* **Your assignment**: Every record below should be retyped exactly, and no picture should appear in the copy.
——————
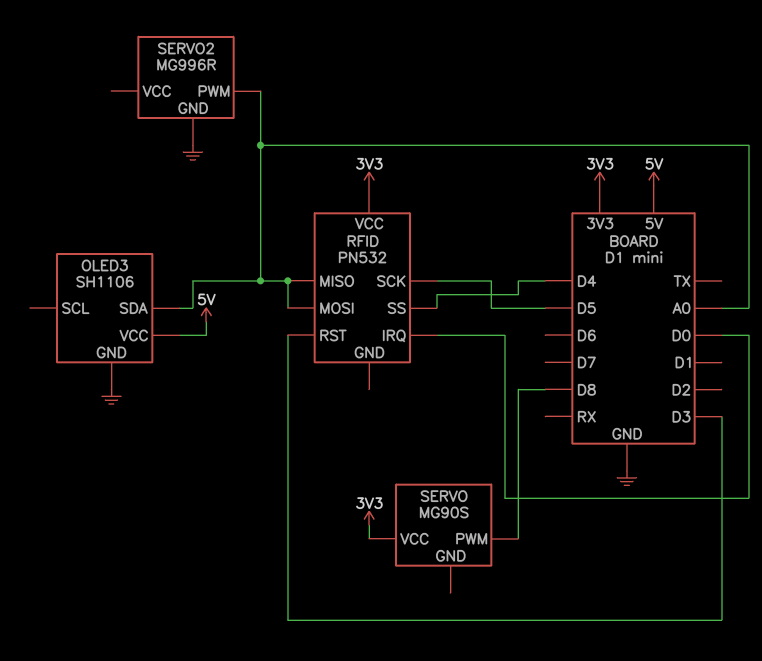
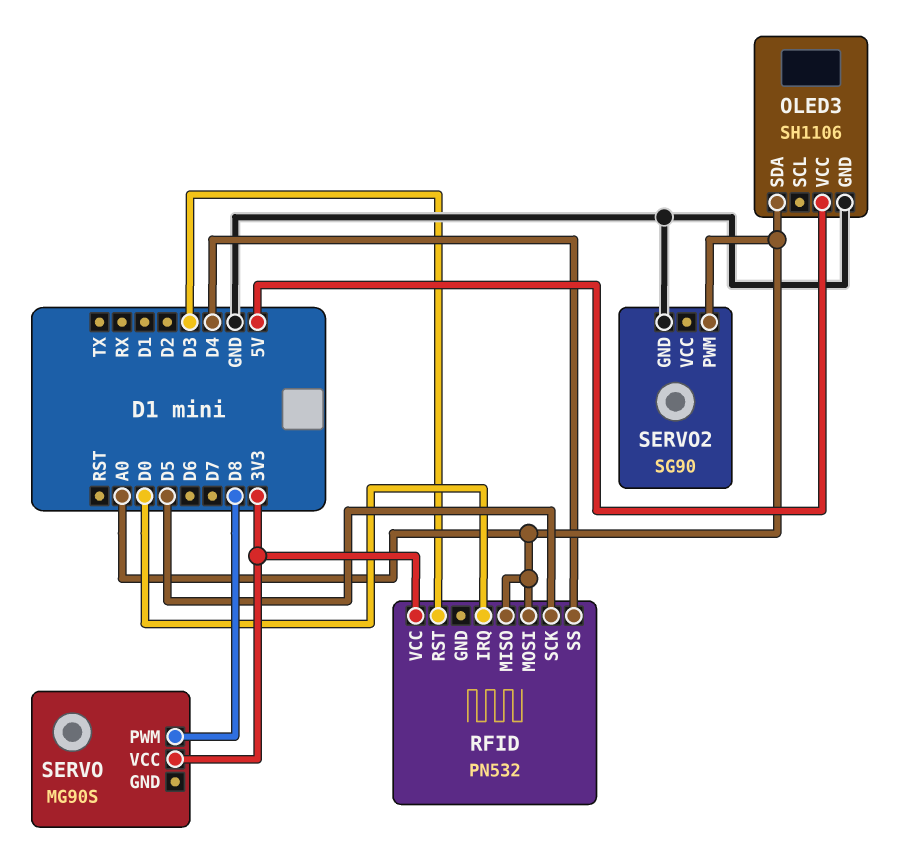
SERVO2: MG996R -> SG90

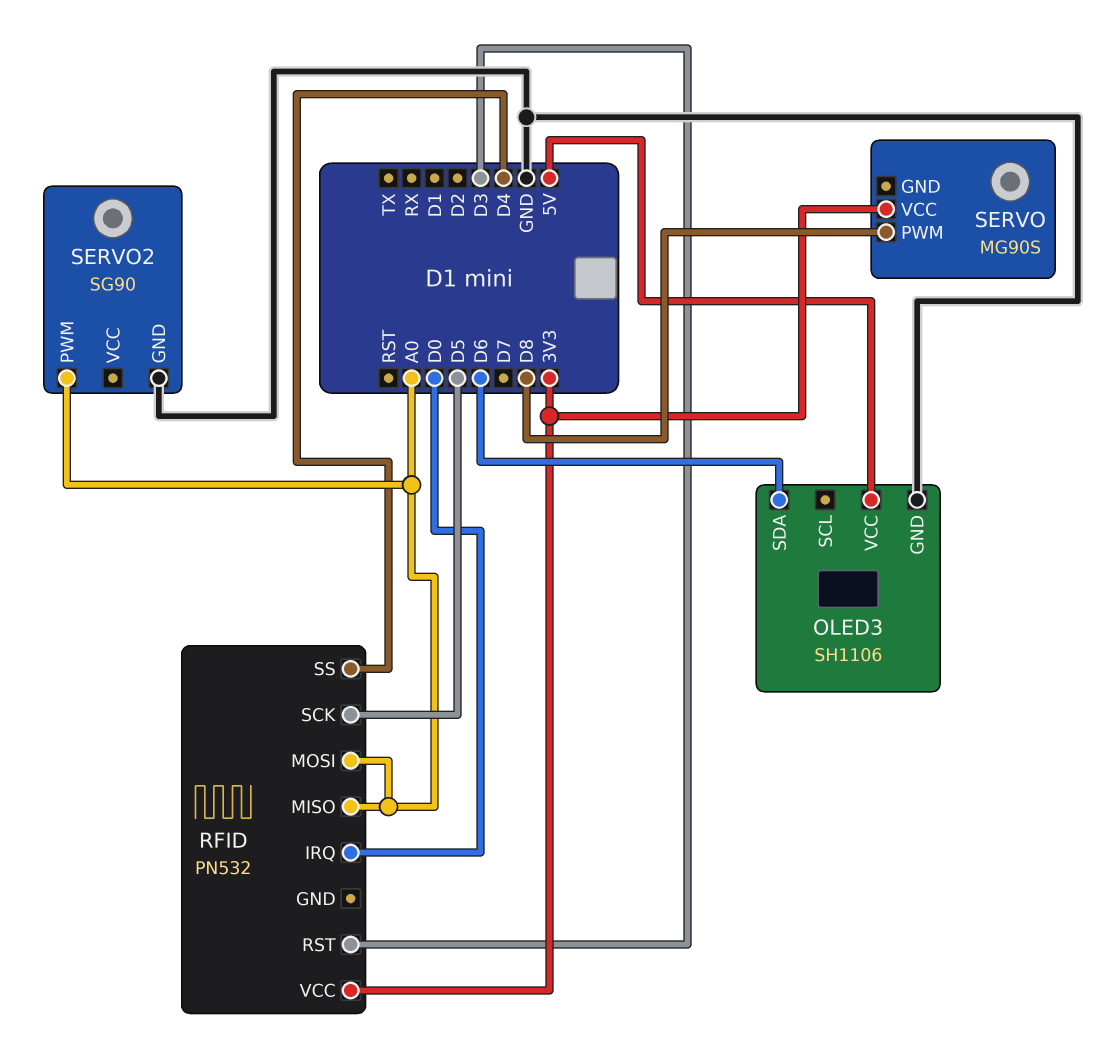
OLED3 pin SDA: A0 -> D6

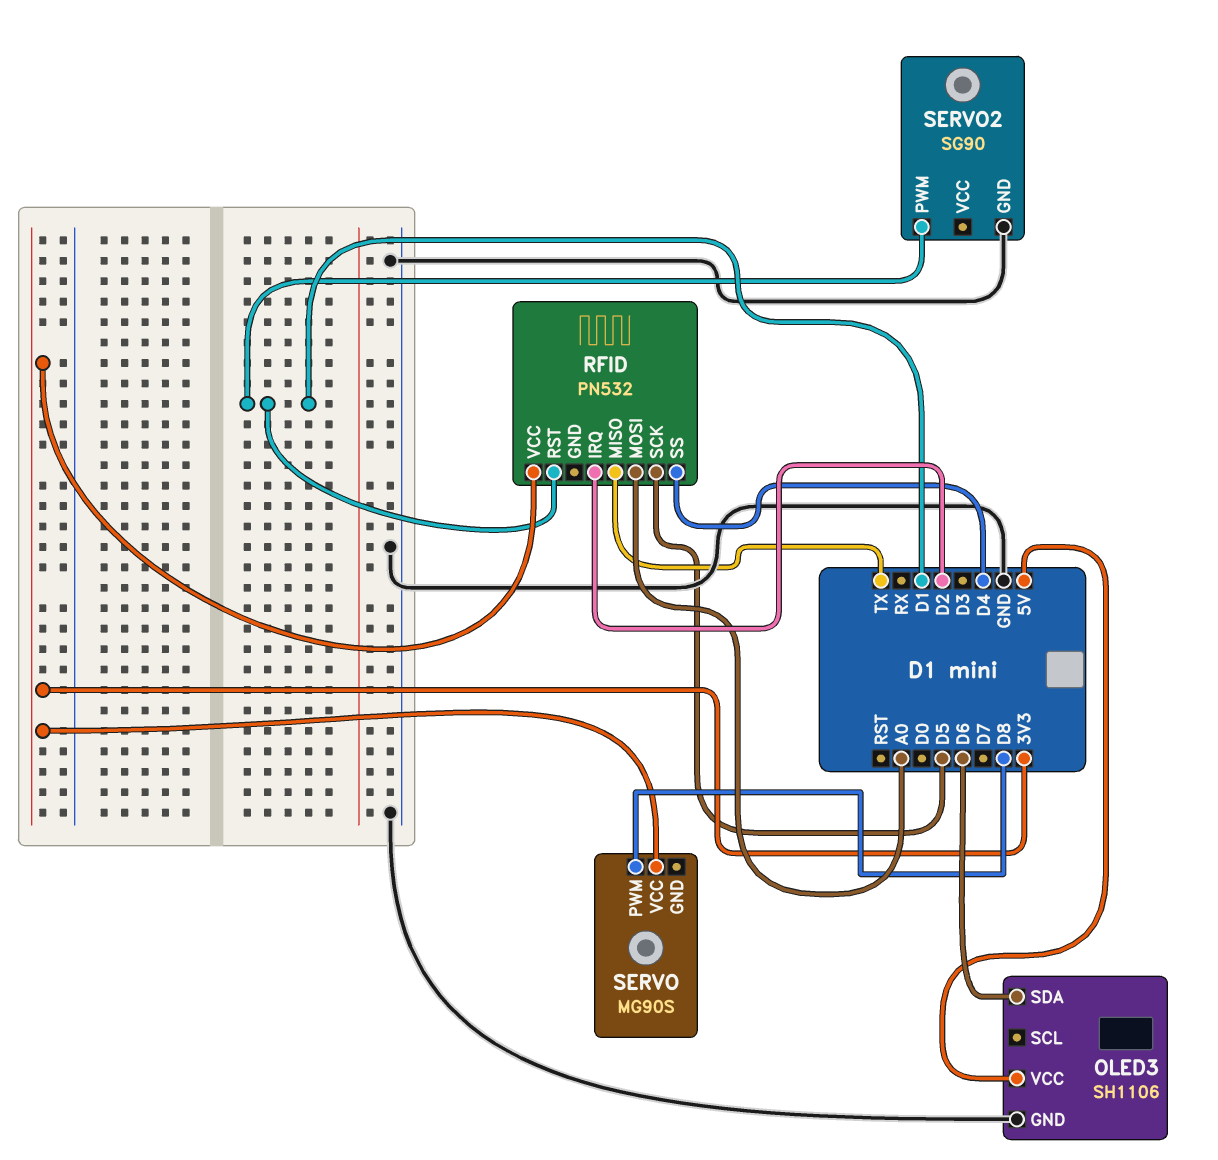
RFID pin IRQ: D0 -> D2
RFID pin MISO: A0 -> TX
RFID pin RST: D3 -> D1
SERVO2 pin PWM: A0 -> D1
——————
* **Exercise output**:
SERVO2: MG996R -> SG90

OLED3 pin SDA: A0 -> D6

RFID pin IRQ: D0 -> D2
RFID pin MISO: A0 -> TX
RFID pin RST: D3 -> D1
SERVO2 pin PWM: A0 -> D1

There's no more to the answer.